▶ **Entries supplied**:

=== Section Start ===

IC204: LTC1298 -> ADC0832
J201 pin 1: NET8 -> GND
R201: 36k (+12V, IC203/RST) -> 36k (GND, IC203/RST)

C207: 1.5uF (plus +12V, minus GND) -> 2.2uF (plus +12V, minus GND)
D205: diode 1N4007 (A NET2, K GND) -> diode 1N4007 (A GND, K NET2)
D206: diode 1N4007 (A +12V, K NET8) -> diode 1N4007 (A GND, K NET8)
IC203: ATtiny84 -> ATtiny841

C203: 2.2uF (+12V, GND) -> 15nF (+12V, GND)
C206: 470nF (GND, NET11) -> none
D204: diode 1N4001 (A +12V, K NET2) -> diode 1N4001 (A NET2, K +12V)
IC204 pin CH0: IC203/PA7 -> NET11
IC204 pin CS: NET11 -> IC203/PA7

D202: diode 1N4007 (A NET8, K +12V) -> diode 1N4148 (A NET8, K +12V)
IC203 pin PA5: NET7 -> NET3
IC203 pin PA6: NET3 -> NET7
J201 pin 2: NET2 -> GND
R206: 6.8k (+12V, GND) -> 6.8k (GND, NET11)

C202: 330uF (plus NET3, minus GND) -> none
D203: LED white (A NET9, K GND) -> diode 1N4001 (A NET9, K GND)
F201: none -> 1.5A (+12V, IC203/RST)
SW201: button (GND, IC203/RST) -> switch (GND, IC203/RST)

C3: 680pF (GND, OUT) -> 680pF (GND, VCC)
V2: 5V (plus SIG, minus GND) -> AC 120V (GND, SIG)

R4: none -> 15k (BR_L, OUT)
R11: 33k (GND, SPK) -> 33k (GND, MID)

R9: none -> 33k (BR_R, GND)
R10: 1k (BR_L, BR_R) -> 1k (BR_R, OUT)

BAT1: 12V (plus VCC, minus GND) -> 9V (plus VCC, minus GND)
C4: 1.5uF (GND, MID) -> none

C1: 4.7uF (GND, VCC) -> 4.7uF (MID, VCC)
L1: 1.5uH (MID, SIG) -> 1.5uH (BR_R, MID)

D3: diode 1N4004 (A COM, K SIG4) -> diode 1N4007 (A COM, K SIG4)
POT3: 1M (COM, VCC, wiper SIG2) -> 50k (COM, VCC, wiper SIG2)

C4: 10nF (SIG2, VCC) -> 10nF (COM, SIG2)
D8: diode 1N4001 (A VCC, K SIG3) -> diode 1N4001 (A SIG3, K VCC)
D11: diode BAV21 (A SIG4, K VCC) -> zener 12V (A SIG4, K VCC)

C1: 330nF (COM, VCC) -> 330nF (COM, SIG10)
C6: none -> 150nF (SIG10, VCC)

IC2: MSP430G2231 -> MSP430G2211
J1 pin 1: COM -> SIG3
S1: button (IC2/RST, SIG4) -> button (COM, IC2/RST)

=== Section End ===

▶ **Required action**:
Go through the listing above, count the lines that contain "diode", and state that number alone.

▶ **Problem solution**:
8